## WHAT NEEDS TO BE DONE:
Take the lines below beginning at the line that has "Q7: NPN (B N6, C" and stopping after the line that has "L1: none -> 33uH (+3V3, N2)", and print them exactly as they are, with no other lines.

Stored data:
--- START ---

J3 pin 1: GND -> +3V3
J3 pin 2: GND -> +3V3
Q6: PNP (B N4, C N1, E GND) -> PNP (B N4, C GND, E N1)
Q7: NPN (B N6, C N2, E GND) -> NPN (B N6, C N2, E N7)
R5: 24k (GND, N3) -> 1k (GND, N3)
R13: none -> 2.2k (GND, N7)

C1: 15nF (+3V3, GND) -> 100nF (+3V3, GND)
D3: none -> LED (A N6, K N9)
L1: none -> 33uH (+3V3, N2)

--- END ---
--- START ---

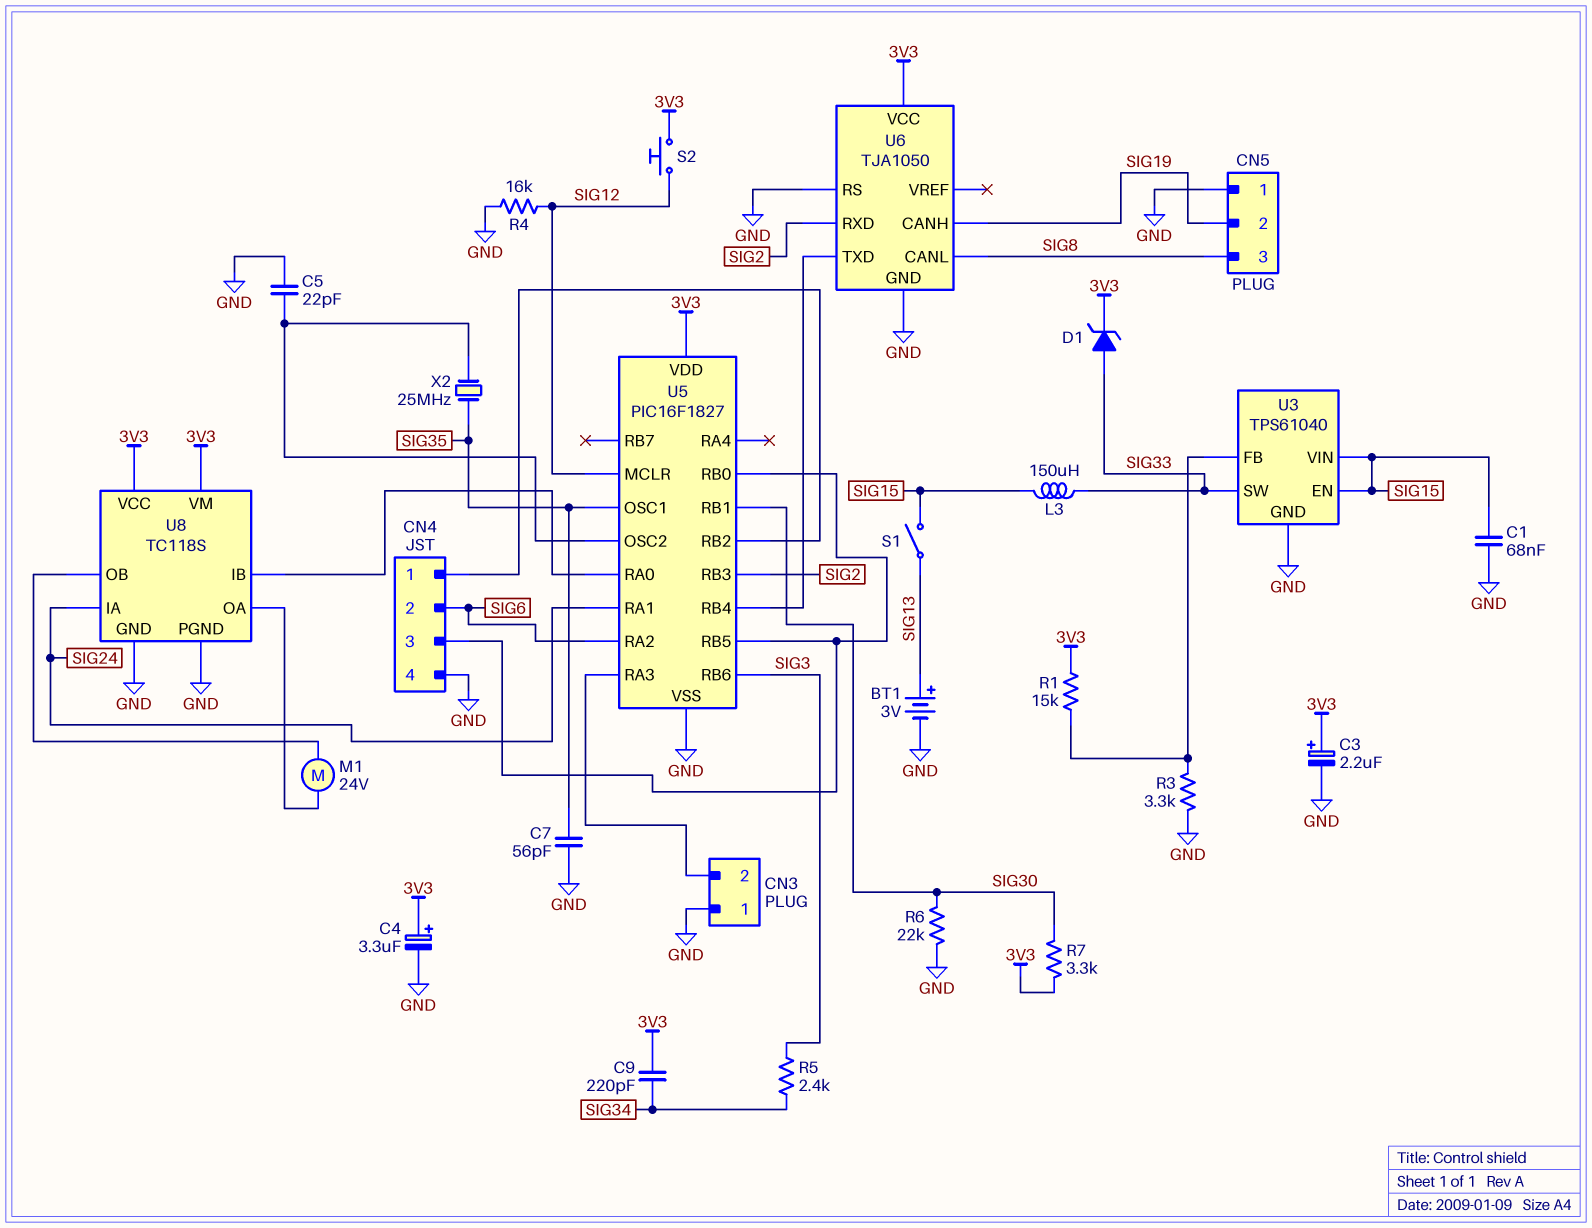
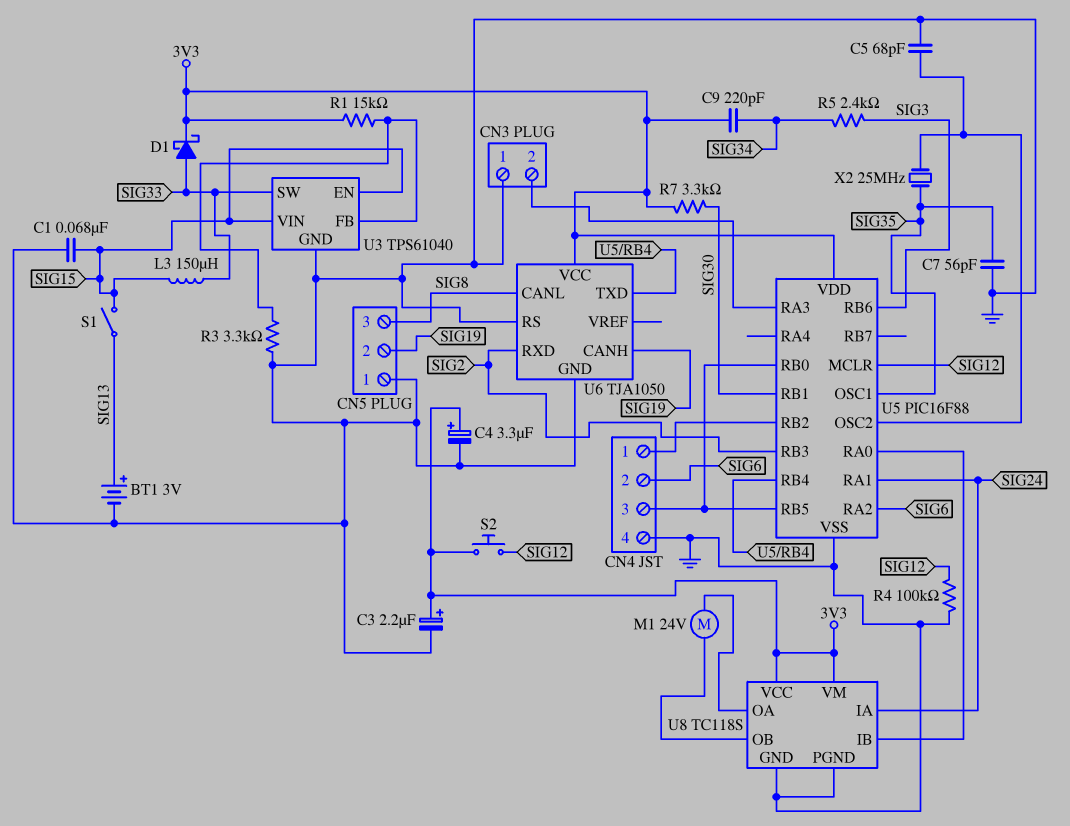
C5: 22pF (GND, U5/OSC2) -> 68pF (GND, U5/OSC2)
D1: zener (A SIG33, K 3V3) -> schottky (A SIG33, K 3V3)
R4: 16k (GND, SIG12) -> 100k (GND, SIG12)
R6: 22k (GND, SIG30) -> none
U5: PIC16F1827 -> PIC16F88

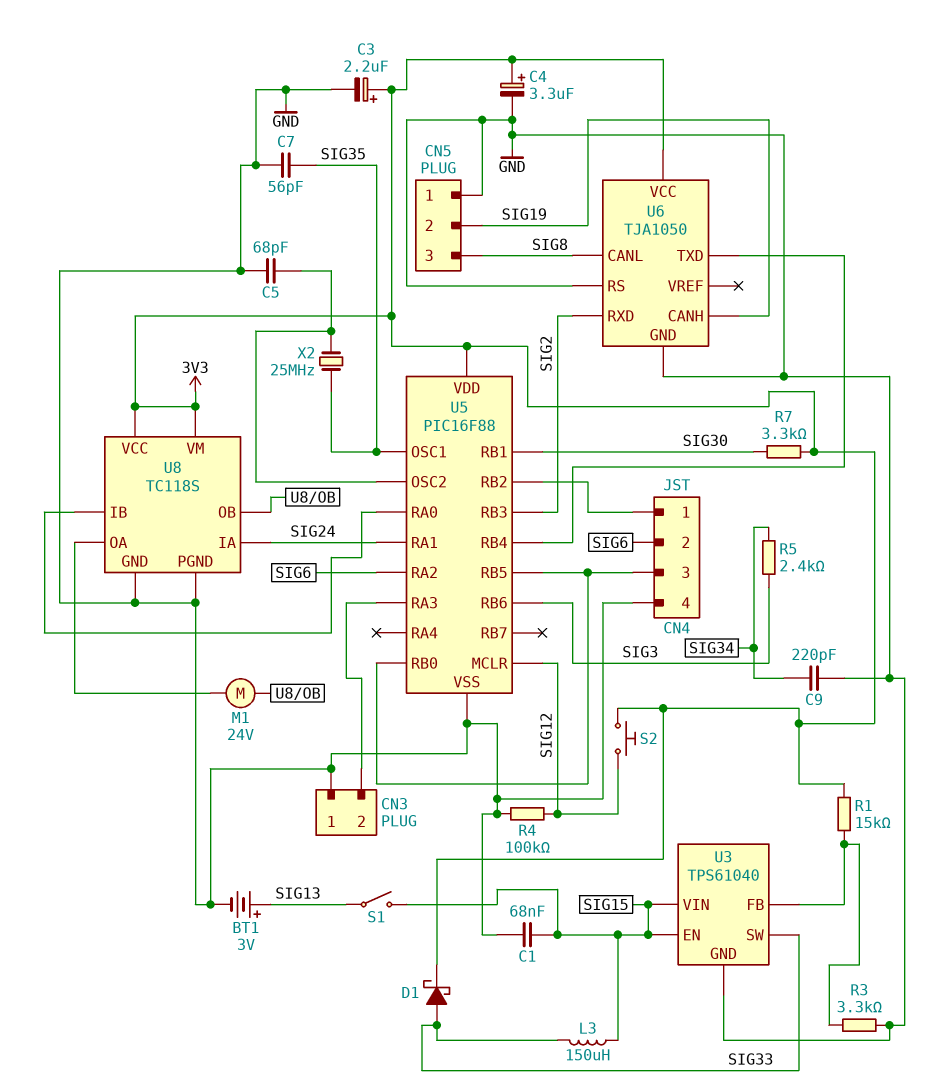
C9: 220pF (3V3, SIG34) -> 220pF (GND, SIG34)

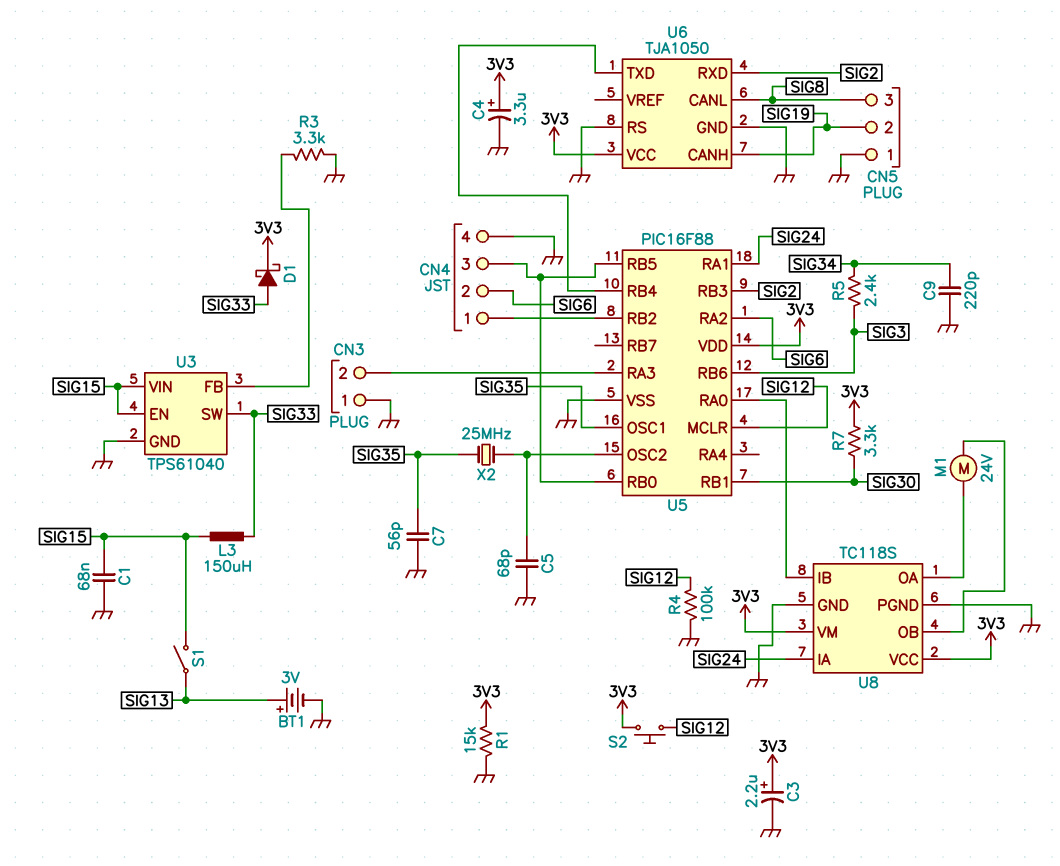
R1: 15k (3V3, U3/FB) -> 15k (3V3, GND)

--- END ---

## OUTPUT OF THE TASK:
Q7: NPN (B N6, C N2, E GND) -> NPN (B N6, C N2, E N7)
R5: 24k (GND, N3) -> 1k (GND, N3)
R13: none -> 2.2k (GND, N7)

C1: 15nF (+3V3, GND) -> 100nF (+3V3, GND)
D3: none -> LED (A N6, K N9)
L1: none -> 33uH (+3V3, N2)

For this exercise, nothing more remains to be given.